- INSTRUCTIONS FOR THE TASK: Repeat all the data exactly, and where a record holds a picture, leave that picture out.

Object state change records
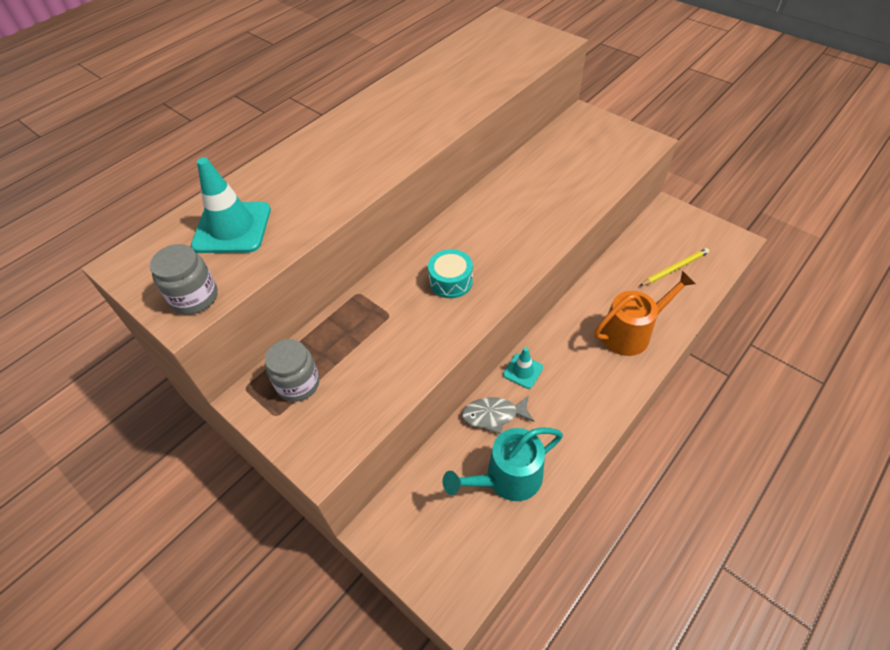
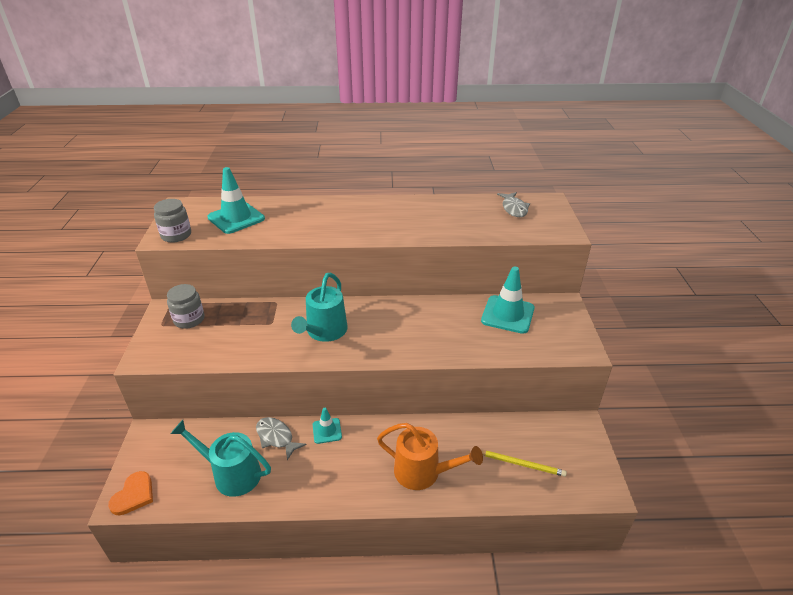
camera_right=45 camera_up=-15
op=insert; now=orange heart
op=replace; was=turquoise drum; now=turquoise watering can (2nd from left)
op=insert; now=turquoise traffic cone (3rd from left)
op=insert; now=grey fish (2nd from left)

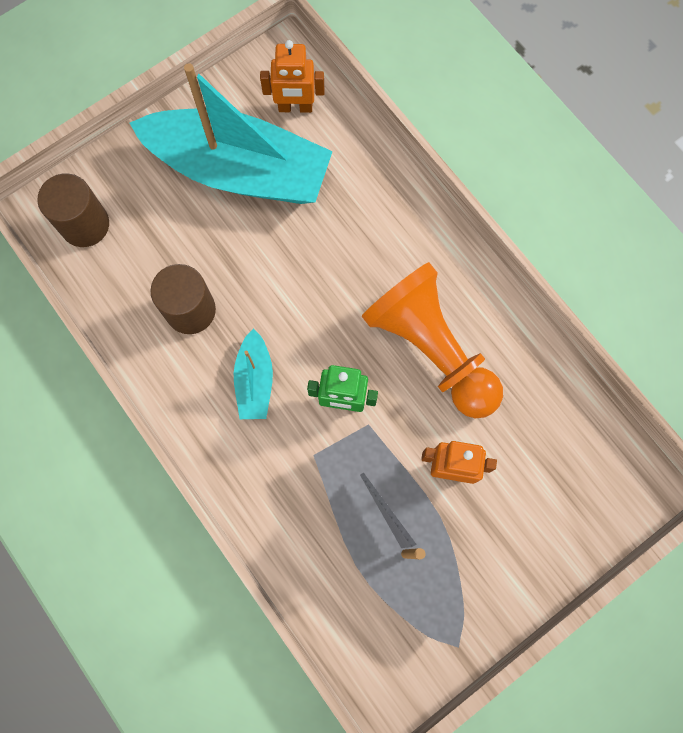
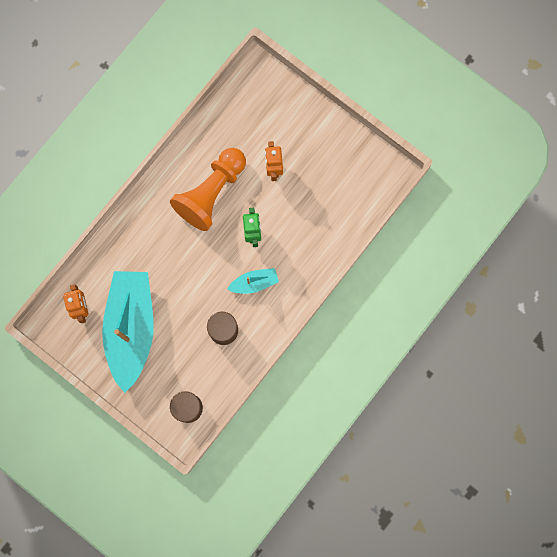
camera_right=-105 camera_up=5
op=delete; was=grey boat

- EXERCISE OUTPUT:
camera_right=45 camera_up=-15
op=insert; now=orange heart
op=replace; was=turquoise drum; now=turquoise watering can (2nd from left)
op=insert; now=turquoise traffic cone (3rd from left)
op=insert; now=grey fish (2nd from left)

camera_right=-105 camera_up=5
op=delete; was=grey boat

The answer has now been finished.